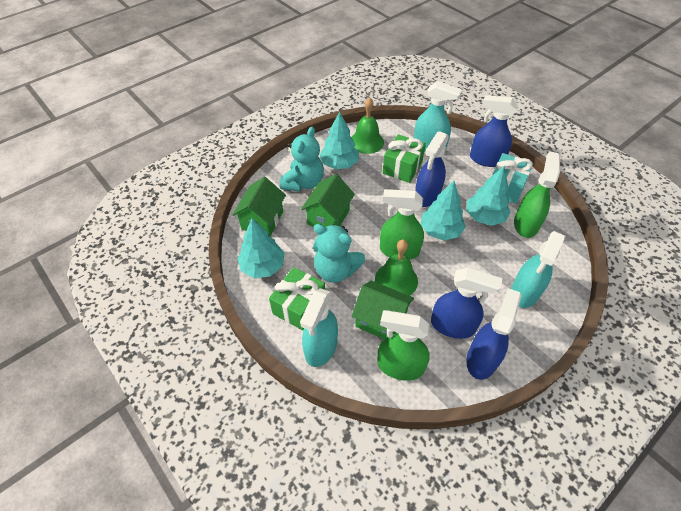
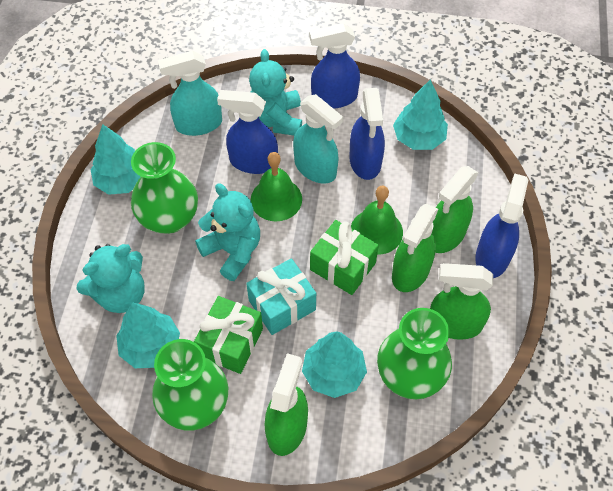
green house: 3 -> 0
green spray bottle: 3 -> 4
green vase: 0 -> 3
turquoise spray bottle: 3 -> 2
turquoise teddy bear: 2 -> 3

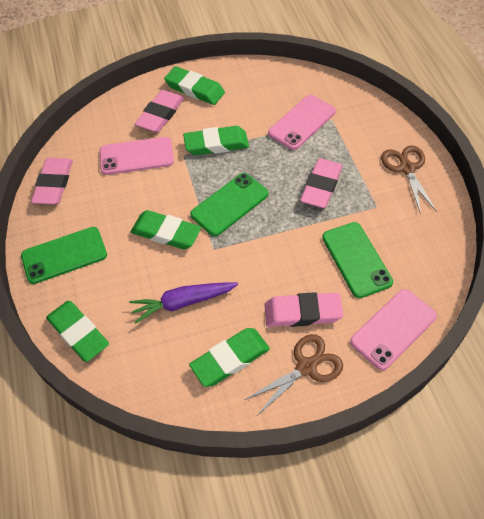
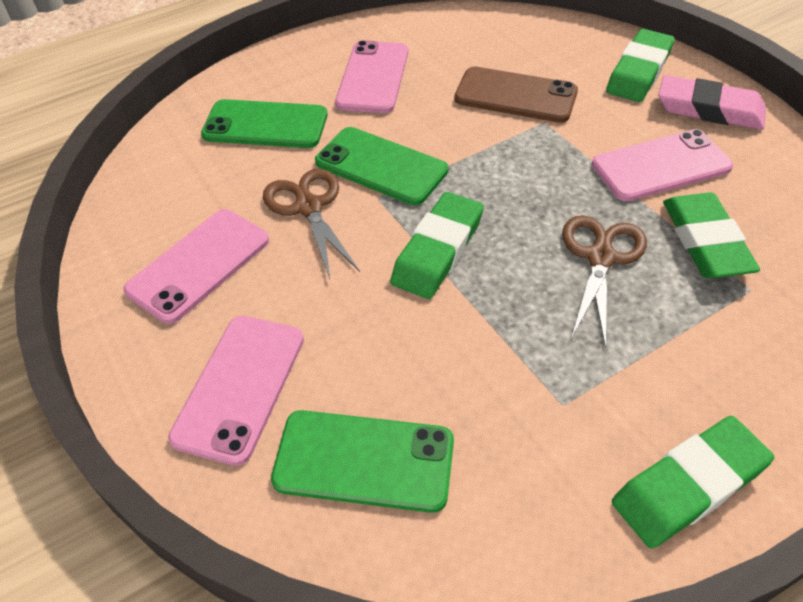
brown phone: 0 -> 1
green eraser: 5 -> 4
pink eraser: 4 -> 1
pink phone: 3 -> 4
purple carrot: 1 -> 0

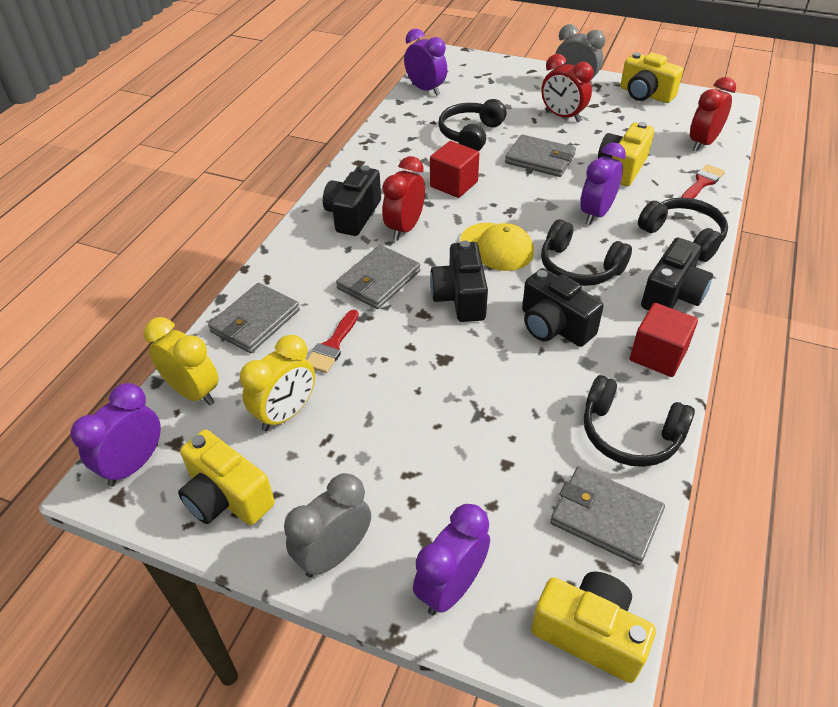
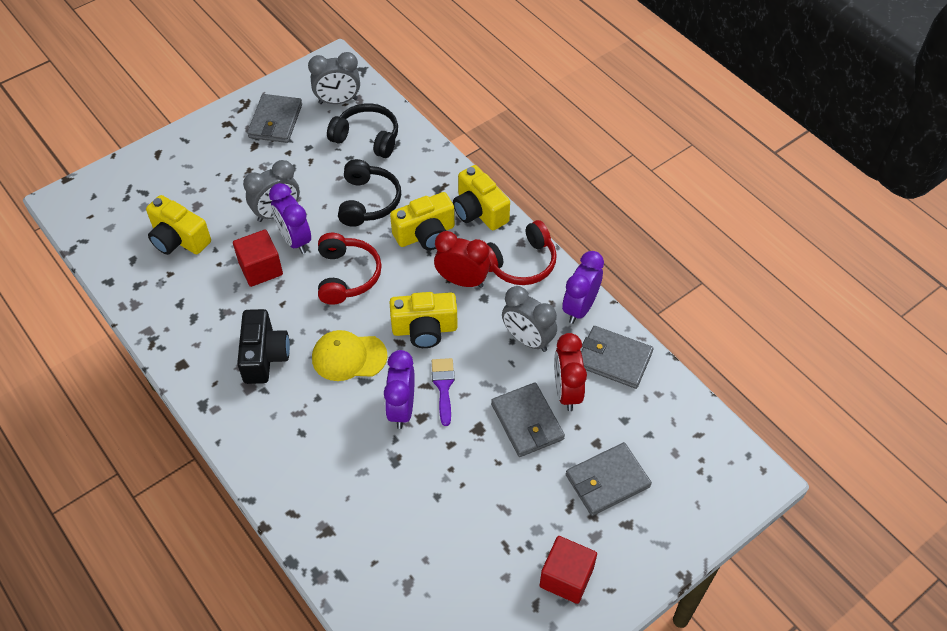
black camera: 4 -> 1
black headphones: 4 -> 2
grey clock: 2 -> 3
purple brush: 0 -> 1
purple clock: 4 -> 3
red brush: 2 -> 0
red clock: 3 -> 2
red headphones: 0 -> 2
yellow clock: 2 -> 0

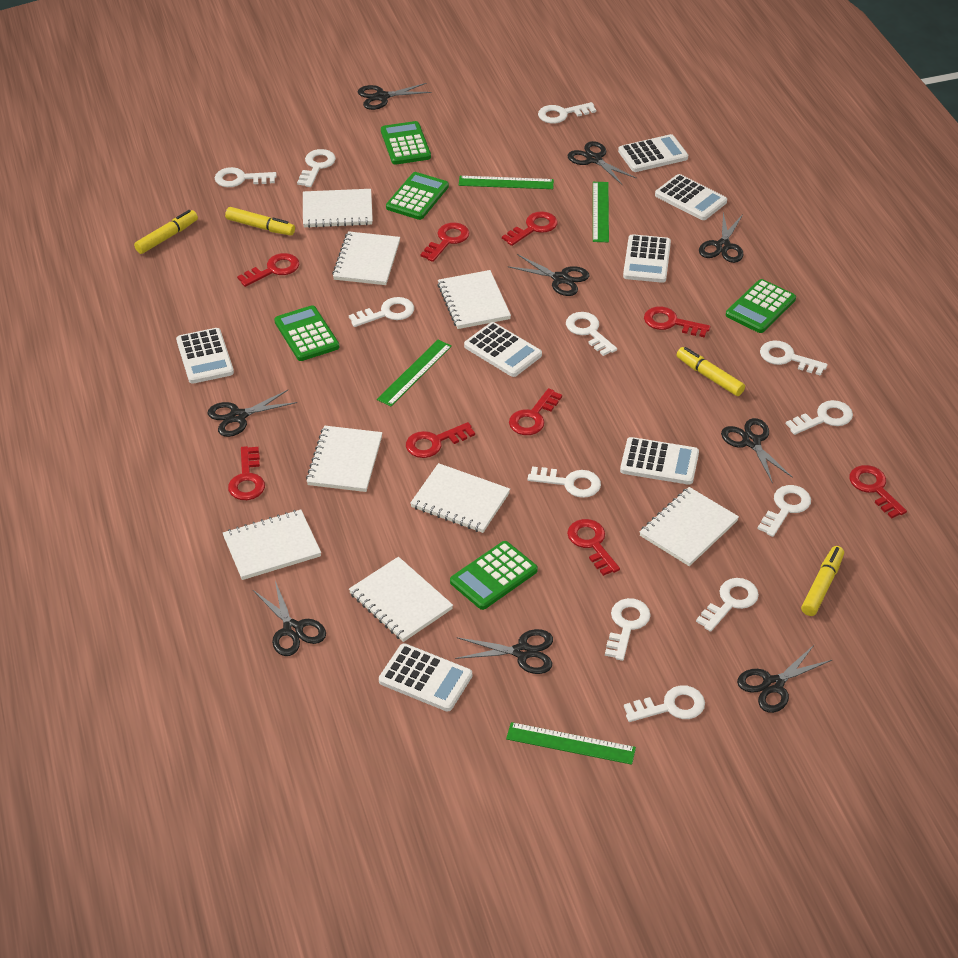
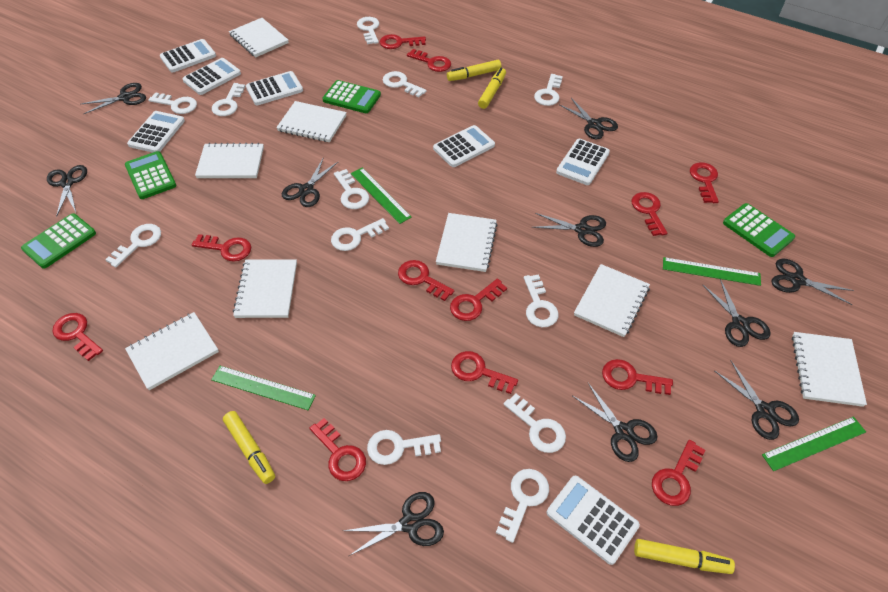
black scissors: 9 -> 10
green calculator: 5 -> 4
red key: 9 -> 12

====

[Exercise]
Using the listing above, show each line holding the string "bottle".

[Task answer]
green spray bottle: 3 -> 4
turquoise spray bottle: 3 -> 2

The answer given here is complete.